* _What you have to do_: Retyping each entry exactly is the whole task.

* _Records provided_:
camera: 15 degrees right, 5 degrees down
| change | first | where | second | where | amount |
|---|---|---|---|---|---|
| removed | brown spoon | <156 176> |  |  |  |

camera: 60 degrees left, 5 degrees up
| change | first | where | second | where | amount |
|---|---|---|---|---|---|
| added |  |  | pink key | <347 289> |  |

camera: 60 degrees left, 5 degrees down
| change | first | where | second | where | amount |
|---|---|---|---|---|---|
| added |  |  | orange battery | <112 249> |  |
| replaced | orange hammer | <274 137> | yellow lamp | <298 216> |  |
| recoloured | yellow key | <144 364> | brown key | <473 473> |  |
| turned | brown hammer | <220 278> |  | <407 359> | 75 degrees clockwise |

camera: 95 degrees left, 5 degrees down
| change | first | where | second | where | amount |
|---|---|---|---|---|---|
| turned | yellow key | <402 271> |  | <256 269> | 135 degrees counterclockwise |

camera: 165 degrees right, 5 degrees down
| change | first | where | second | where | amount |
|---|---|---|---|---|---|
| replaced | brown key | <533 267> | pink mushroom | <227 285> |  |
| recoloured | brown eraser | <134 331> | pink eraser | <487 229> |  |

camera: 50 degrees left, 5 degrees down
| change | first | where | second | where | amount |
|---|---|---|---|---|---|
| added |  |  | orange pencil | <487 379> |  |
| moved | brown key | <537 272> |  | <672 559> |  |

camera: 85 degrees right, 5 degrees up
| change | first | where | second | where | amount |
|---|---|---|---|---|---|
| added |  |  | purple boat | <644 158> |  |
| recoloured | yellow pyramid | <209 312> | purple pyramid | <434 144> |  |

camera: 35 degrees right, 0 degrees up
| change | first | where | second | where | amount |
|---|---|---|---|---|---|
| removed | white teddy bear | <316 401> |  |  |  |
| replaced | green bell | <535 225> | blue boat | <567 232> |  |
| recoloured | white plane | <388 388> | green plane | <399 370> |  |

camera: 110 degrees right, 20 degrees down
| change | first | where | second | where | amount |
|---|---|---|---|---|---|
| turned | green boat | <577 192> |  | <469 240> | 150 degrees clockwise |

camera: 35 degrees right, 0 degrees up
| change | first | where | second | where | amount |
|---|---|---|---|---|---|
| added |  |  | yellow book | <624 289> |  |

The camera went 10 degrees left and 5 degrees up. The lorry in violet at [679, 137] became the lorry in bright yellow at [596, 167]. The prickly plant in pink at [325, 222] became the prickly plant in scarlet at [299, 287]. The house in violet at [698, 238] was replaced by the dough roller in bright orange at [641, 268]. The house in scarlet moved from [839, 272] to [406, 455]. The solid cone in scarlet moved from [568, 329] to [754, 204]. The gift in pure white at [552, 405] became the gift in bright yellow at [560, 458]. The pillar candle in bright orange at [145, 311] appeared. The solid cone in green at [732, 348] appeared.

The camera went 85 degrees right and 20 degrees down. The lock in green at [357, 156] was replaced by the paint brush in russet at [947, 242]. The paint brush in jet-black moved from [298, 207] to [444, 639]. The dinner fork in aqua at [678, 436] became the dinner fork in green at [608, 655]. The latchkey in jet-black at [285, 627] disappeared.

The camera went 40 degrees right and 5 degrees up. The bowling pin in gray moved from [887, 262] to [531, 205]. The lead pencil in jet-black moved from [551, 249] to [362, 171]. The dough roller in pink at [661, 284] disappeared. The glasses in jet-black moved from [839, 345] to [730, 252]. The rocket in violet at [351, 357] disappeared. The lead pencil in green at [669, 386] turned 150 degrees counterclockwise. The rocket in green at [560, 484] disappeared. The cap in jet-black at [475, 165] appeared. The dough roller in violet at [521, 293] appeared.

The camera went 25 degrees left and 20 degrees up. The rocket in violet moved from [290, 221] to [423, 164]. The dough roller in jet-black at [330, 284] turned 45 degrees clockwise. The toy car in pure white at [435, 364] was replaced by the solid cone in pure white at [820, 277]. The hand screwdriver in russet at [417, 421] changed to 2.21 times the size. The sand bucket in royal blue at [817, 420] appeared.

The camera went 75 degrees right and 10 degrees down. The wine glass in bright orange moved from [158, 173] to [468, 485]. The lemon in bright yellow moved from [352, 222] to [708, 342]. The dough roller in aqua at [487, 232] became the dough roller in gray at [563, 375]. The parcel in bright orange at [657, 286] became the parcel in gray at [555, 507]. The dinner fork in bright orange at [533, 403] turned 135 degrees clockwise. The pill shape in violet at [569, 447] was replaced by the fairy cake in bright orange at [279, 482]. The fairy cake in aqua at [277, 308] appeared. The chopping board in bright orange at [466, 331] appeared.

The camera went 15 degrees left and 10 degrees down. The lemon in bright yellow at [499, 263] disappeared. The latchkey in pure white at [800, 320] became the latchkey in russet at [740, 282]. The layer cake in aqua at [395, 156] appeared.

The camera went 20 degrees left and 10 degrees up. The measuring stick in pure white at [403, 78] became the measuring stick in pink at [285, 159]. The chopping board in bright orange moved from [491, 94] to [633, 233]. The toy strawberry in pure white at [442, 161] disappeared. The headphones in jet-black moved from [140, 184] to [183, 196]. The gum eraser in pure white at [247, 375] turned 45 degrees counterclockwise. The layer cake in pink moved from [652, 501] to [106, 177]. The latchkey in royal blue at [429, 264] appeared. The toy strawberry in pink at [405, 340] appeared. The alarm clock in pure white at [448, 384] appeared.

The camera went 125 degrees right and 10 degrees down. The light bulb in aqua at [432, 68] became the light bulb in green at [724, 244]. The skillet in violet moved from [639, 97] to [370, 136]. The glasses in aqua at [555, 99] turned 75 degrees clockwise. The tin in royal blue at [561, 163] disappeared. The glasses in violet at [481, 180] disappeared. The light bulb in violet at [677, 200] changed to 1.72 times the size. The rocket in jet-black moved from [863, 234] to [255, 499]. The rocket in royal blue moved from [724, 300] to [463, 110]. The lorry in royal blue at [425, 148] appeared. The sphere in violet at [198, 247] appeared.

* _Result of the task_:
camera: 15 degrees right, 5 degrees down
| change | first | where | second | where | amount |
|---|---|---|---|---|---|
| removed | brown spoon | <156 176> |  |  |  |

camera: 60 degrees left, 5 degrees up
| change | first | where | second | where | amount |
|---|---|---|---|---|---|
| added |  |  | pink key | <347 289> |  |

camera: 60 degrees left, 5 degrees down
| change | first | where | second | where | amount |
|---|---|---|---|---|---|
| added |  |  | orange battery | <112 249> |  |
| replaced | orange hammer | <274 137> | yellow lamp | <298 216> |  |
| recoloured | yellow key | <144 364> | brown key | <473 473> |  |
| turned | brown hammer | <220 278> |  | <407 359> | 75 degrees clockwise |

camera: 95 degrees left, 5 degrees down
| change | first | where | second | where | amount |
|---|---|---|---|---|---|
| turned | yellow key | <402 271> |  | <256 269> | 135 degrees counterclockwise |

camera: 165 degrees right, 5 degrees down
| change | first | where | second | where | amount |
|---|---|---|---|---|---|
| replaced | brown key | <533 267> | pink mushroom | <227 285> |  |
| recoloured | brown eraser | <134 331> | pink eraser | <487 229> |  |

camera: 50 degrees left, 5 degrees down
| change | first | where | second | where | amount |
|---|---|---|---|---|---|
| added |  |  | orange pencil | <487 379> |  |
| moved | brown key | <537 272> |  | <672 559> |  |

camera: 85 degrees right, 5 degrees up
| change | first | where | second | where | amount |
|---|---|---|---|---|---|
| added |  |  | purple boat | <644 158> |  |
| recoloured | yellow pyramid | <209 312> | purple pyramid | <434 144> |  |

camera: 35 degrees right, 0 degrees up
| change | first | where | second | where | amount |
|---|---|---|---|---|---|
| removed | white teddy bear | <316 401> |  |  |  |
| replaced | green bell | <535 225> | blue boat | <567 232> |  |
| recoloured | white plane | <388 388> | green plane | <399 370> |  |

camera: 110 degrees right, 20 degrees down
| change | first | where | second | where | amount |
|---|---|---|---|---|---|
| turned | green boat | <577 192> |  | <469 240> | 150 degrees clockwise |

camera: 35 degrees right, 0 degrees up
| change | first | where | second | where | amount |
|---|---|---|---|---|---|
| added |  |  | yellow book | <624 289> |  |

The camera went 10 degrees left and 5 degrees up. The lorry in violet at [679, 137] became the lorry in bright yellow at [596, 167]. The prickly plant in pink at [325, 222] became the prickly plant in scarlet at [299, 287]. The house in violet at [698, 238] was replaced by the dough roller in bright orange at [641, 268]. The house in scarlet moved from [839, 272] to [406, 455]. The solid cone in scarlet moved from [568, 329] to [754, 204]. The gift in pure white at [552, 405] became the gift in bright yellow at [560, 458]. The pillar candle in bright orange at [145, 311] appeared. The solid cone in green at [732, 348] appeared.

The camera went 85 degrees right and 20 degrees down. The lock in green at [357, 156] was replaced by the paint brush in russet at [947, 242]. The paint brush in jet-black moved from [298, 207] to [444, 639]. The dinner fork in aqua at [678, 436] became the dinner fork in green at [608, 655]. The latchkey in jet-black at [285, 627] disappeared.

The camera went 40 degrees right and 5 degrees up. The bowling pin in gray moved from [887, 262] to [531, 205]. The lead pencil in jet-black moved from [551, 249] to [362, 171]. The dough roller in pink at [661, 284] disappeared. The glasses in jet-black moved from [839, 345] to [730, 252]. The rocket in violet at [351, 357] disappeared. The lead pencil in green at [669, 386] turned 150 degrees counterclockwise. The rocket in green at [560, 484] disappeared. The cap in jet-black at [475, 165] appeared. The dough roller in violet at [521, 293] appeared.

The camera went 25 degrees left and 20 degrees up. The rocket in violet moved from [290, 221] to [423, 164]. The dough roller in jet-black at [330, 284] turned 45 degrees clockwise. The toy car in pure white at [435, 364] was replaced by the solid cone in pure white at [820, 277]. The hand screwdriver in russet at [417, 421] changed to 2.21 times the size. The sand bucket in royal blue at [817, 420] appeared.

The camera went 75 degrees right and 10 degrees down. The wine glass in bright orange moved from [158, 173] to [468, 485]. The lemon in bright yellow moved from [352, 222] to [708, 342]. The dough roller in aqua at [487, 232] became the dough roller in gray at [563, 375]. The parcel in bright orange at [657, 286] became the parcel in gray at [555, 507]. The dinner fork in bright orange at [533, 403] turned 135 degrees clockwise. The pill shape in violet at [569, 447] was replaced by the fairy cake in bright orange at [279, 482]. The fairy cake in aqua at [277, 308] appeared. The chopping board in bright orange at [466, 331] appeared.

The camera went 15 degrees left and 10 degrees down. The lemon in bright yellow at [499, 263] disappeared. The latchkey in pure white at [800, 320] became the latchkey in russet at [740, 282]. The layer cake in aqua at [395, 156] appeared.

The camera went 20 degrees left and 10 degrees up. The measuring stick in pure white at [403, 78] became the measuring stick in pink at [285, 159]. The chopping board in bright orange moved from [491, 94] to [633, 233]. The toy strawberry in pure white at [442, 161] disappeared. The headphones in jet-black moved from [140, 184] to [183, 196]. The gum eraser in pure white at [247, 375] turned 45 degrees counterclockwise. The layer cake in pink moved from [652, 501] to [106, 177]. The latchkey in royal blue at [429, 264] appeared. The toy strawberry in pink at [405, 340] appeared. The alarm clock in pure white at [448, 384] appeared.

The camera went 125 degrees right and 10 degrees down. The light bulb in aqua at [432, 68] became the light bulb in green at [724, 244]. The skillet in violet moved from [639, 97] to [370, 136]. The glasses in aqua at [555, 99] turned 75 degrees clockwise. The tin in royal blue at [561, 163] disappeared. The glasses in violet at [481, 180] disappeared. The light bulb in violet at [677, 200] changed to 1.72 times the size. The rocket in jet-black moved from [863, 234] to [255, 499]. The rocket in royal blue moved from [724, 300] to [463, 110]. The lorry in royal blue at [425, 148] appeared. The sphere in violet at [198, 247] appeared.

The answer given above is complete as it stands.